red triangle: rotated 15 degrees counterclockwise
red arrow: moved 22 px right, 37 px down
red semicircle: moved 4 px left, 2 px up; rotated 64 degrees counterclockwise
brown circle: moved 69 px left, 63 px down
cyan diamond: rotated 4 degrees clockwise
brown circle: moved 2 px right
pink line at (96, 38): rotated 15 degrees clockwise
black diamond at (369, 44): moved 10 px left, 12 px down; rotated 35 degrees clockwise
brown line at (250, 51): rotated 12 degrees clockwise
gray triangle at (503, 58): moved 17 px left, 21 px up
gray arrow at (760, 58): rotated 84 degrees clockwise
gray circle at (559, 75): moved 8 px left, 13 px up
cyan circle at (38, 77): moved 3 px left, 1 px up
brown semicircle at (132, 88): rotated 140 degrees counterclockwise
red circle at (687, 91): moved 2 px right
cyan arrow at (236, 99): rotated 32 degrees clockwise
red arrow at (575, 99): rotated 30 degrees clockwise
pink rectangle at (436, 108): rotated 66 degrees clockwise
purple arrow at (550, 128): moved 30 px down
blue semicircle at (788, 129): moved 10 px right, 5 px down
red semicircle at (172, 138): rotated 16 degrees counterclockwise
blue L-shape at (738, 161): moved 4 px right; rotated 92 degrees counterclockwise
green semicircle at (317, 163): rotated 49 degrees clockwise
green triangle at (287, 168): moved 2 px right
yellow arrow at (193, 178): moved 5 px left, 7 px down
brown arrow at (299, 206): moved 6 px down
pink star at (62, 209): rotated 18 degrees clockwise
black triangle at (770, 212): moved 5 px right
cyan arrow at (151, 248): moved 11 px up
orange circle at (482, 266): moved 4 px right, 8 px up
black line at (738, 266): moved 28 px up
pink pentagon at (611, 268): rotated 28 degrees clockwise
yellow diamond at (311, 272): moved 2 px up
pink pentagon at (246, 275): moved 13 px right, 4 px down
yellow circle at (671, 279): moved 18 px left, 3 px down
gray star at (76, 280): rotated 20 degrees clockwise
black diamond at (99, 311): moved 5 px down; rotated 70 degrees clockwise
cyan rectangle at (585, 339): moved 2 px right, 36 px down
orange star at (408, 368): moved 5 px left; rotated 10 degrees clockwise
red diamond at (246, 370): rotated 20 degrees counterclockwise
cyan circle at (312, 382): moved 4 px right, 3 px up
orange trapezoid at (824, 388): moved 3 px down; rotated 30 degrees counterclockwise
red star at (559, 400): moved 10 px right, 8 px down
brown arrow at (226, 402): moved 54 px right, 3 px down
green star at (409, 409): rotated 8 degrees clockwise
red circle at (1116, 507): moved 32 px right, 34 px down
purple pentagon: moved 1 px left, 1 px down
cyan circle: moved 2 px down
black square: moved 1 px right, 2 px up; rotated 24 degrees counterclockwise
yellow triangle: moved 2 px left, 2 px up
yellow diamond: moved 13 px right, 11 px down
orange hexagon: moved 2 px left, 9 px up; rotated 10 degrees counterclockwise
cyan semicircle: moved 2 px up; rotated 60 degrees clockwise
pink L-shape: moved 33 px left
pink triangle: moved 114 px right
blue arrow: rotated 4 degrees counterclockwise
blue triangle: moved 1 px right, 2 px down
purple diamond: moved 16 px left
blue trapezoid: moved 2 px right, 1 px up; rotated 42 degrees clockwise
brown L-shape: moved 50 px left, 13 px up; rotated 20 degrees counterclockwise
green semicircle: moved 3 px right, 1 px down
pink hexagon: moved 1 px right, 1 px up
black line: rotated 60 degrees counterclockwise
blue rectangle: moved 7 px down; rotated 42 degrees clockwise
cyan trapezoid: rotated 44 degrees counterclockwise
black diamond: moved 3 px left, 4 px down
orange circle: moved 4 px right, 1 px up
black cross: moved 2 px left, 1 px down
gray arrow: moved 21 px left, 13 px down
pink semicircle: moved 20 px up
────────
Work instructions: Copy the lines above verbatim, from first to last.

Task answer:
red triangle: rotated 15 degrees counterclockwise
red arrow: moved 22 px right, 37 px down
red semicircle: moved 4 px left, 2 px up; rotated 64 degrees counterclockwise
brown circle: moved 69 px left, 63 px down
cyan diamond: rotated 4 degrees clockwise
brown circle: moved 2 px right
pink line at (96, 38): rotated 15 degrees clockwise
black diamond at (369, 44): moved 10 px left, 12 px down; rotated 35 degrees clockwise
brown line at (250, 51): rotated 12 degrees clockwise
gray triangle at (503, 58): moved 17 px left, 21 px up
gray arrow at (760, 58): rotated 84 degrees clockwise
gray circle at (559, 75): moved 8 px left, 13 px up
cyan circle at (38, 77): moved 3 px left, 1 px up
brown semicircle at (132, 88): rotated 140 degrees counterclockwise
red circle at (687, 91): moved 2 px right
cyan arrow at (236, 99): rotated 32 degrees clockwise
red arrow at (575, 99): rotated 30 degrees clockwise
pink rectangle at (436, 108): rotated 66 degrees clockwise
purple arrow at (550, 128): moved 30 px down
blue semicircle at (788, 129): moved 10 px right, 5 px down
red semicircle at (172, 138): rotated 16 degrees counterclockwise
blue L-shape at (738, 161): moved 4 px right; rotated 92 degrees counterclockwise
green semicircle at (317, 163): rotated 49 degrees clockwise
green triangle at (287, 168): moved 2 px right
yellow arrow at (193, 178): moved 5 px left, 7 px down
brown arrow at (299, 206): moved 6 px down
pink star at (62, 209): rotated 18 degrees clockwise
black triangle at (770, 212): moved 5 px right
cyan arrow at (151, 248): moved 11 px up
orange circle at (482, 266): moved 4 px right, 8 px up
black line at (738, 266): moved 28 px up
pink pentagon at (611, 268): rotated 28 degrees clockwise
yellow diamond at (311, 272): moved 2 px up
pink pentagon at (246, 275): moved 13 px right, 4 px down
yellow circle at (671, 279): moved 18 px left, 3 px down
gray star at (76, 280): rotated 20 degrees clockwise
black diamond at (99, 311): moved 5 px down; rotated 70 degrees clockwise
cyan rectangle at (585, 339): moved 2 px right, 36 px down
orange star at (408, 368): moved 5 px left; rotated 10 degrees clockwise
red diamond at (246, 370): rotated 20 degrees counterclockwise
cyan circle at (312, 382): moved 4 px right, 3 px up
orange trapezoid at (824, 388): moved 3 px down; rotated 30 degrees counterclockwise
red star at (559, 400): moved 10 px right, 8 px down
brown arrow at (226, 402): moved 54 px right, 3 px down
green star at (409, 409): rotated 8 degrees clockwise
red circle at (1116, 507): moved 32 px right, 34 px down
purple pentagon: moved 1 px left, 1 px down
cyan circle: moved 2 px down
black square: moved 1 px right, 2 px up; rotated 24 degrees counterclockwise
yellow triangle: moved 2 px left, 2 px up
yellow diamond: moved 13 px right, 11 px down
orange hexagon: moved 2 px left, 9 px up; rotated 10 degrees counterclockwise
cyan semicircle: moved 2 px up; rotated 60 degrees clockwise
pink L-shape: moved 33 px left
pink triangle: moved 114 px right
blue arrow: rotated 4 degrees counterclockwise
blue triangle: moved 1 px right, 2 px down
purple diamond: moved 16 px left
blue trapezoid: moved 2 px right, 1 px up; rotated 42 degrees clockwise
brown L-shape: moved 50 px left, 13 px up; rotated 20 degrees counterclockwise
green semicircle: moved 3 px right, 1 px down
pink hexagon: moved 1 px right, 1 px up
black line: rotated 60 degrees counterclockwise
blue rectangle: moved 7 px down; rotated 42 degrees clockwise
cyan trapezoid: rotated 44 degrees counterclockwise
black diamond: moved 3 px left, 4 px down
orange circle: moved 4 px right, 1 px up
black cross: moved 2 px left, 1 px down
gray arrow: moved 21 px left, 13 px down
pink semicircle: moved 20 px up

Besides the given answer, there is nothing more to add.